Do this: Can you print the lines below word for word, starting at the first one and ending at the line that contains "List all building"?

[Extracted lines]
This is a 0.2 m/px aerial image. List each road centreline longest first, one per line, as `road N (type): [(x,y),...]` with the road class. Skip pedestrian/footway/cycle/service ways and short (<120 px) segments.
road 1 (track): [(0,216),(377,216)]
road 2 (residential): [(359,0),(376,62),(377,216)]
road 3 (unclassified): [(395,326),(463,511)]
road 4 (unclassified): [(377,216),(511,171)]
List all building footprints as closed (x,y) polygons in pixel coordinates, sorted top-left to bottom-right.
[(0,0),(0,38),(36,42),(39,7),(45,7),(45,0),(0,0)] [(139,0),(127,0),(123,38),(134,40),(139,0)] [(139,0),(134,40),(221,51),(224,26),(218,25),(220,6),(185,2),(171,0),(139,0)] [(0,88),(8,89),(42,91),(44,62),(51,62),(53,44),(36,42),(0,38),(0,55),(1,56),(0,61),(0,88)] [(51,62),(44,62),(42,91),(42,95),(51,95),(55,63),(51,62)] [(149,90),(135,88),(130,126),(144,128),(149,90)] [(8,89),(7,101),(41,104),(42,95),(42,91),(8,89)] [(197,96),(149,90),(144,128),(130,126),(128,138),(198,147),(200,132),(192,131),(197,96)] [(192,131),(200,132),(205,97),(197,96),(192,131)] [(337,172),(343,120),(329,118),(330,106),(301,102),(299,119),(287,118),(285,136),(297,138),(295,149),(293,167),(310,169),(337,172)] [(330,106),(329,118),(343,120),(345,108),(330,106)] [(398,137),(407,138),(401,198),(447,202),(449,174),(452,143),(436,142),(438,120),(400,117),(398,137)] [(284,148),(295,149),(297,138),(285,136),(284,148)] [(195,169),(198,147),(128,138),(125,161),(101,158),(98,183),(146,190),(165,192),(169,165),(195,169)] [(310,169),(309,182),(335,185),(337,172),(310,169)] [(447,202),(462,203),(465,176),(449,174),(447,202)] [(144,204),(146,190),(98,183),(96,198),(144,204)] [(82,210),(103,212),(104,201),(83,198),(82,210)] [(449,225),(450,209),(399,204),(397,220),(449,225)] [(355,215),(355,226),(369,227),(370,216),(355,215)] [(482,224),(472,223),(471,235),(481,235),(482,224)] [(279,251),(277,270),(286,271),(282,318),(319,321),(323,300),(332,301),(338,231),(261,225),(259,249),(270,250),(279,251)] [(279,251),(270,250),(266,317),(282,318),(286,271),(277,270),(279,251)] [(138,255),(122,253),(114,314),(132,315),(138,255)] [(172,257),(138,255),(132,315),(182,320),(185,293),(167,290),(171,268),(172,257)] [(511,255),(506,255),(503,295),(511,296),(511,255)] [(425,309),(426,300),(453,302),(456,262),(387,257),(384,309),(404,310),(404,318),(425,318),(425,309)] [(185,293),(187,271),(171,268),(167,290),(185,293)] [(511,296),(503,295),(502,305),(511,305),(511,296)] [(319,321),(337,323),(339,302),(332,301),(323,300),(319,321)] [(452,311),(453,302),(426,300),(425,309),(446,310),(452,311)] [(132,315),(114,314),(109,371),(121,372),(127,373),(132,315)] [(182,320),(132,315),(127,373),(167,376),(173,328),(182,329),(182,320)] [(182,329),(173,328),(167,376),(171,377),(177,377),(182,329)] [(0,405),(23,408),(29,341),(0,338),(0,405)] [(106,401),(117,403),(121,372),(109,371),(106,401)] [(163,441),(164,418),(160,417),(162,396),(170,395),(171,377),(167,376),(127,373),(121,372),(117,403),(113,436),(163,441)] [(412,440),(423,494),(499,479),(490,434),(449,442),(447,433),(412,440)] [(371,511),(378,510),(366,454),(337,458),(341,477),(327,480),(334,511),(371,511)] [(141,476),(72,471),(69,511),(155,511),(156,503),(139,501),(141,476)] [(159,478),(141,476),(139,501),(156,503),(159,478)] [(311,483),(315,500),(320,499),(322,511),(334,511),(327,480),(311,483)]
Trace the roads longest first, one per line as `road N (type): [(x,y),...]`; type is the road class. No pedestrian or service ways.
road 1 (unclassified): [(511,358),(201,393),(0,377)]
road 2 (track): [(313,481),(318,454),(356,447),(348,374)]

Problem solution:
This is a 0.2 m/px aerial image. List each road centreline longest first, one per line, as `road N (type): [(x,y),...]` with the road class. Skip pedestrian/footway/cycle/service ways and short (<120 px) segments.
road 1 (track): [(0,216),(377,216)]
road 2 (residential): [(359,0),(376,62),(377,216)]
road 3 (unclassified): [(395,326),(463,511)]
road 4 (unclassified): [(377,216),(511,171)]
List all building footprints as closed (x,y) polygons in pixel coordinates, sorted top-left to bottom-right.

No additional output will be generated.